In the records below, find the line that contains "Kubus (braun) <472,198>", then transcribe it and every later line exactly, stopping at the final line.
(The data Opens)
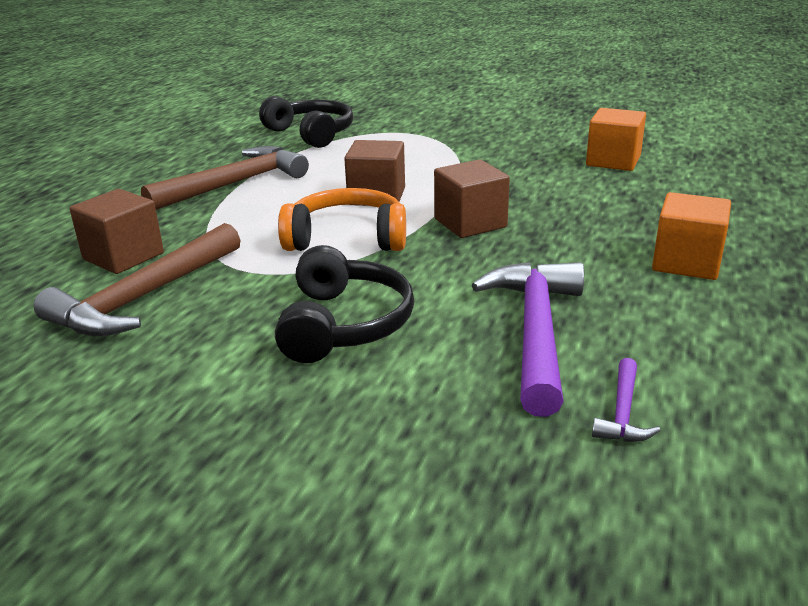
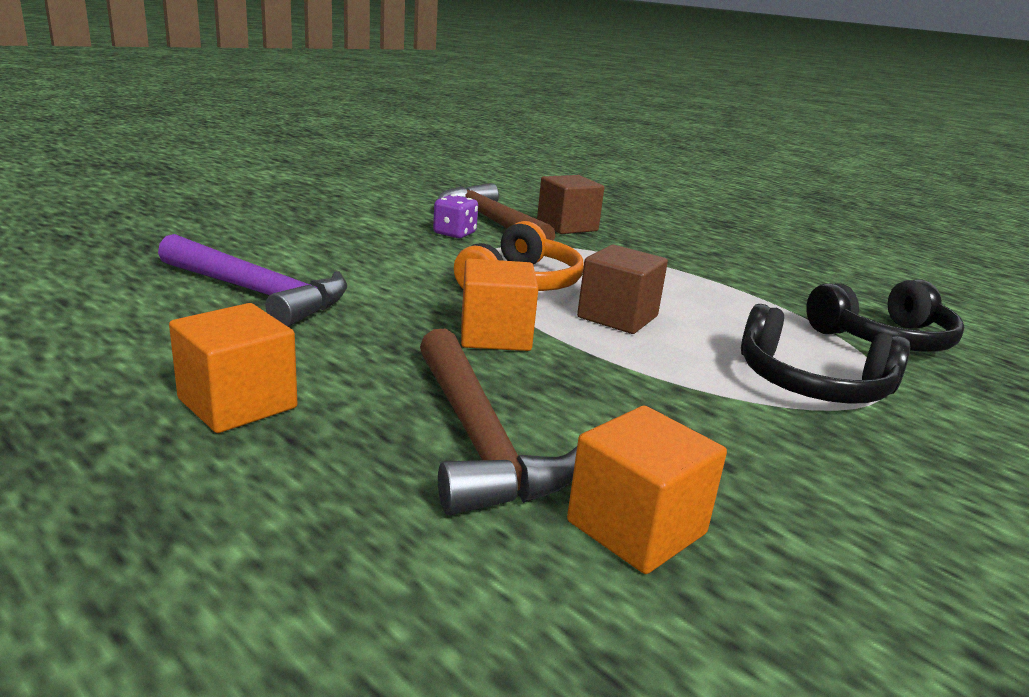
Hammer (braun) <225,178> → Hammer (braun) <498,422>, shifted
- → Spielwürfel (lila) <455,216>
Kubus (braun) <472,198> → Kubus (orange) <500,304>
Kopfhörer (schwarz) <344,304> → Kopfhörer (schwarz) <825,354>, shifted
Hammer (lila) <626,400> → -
(The data Closes)
◆ **Exercise result**:
Kubus (braun) <472,198> → Kubus (orange) <500,304>
Kopfhörer (schwarz) <344,304> → Kopfhörer (schwarz) <825,354>, shifted
Hammer (lila) <626,400> → -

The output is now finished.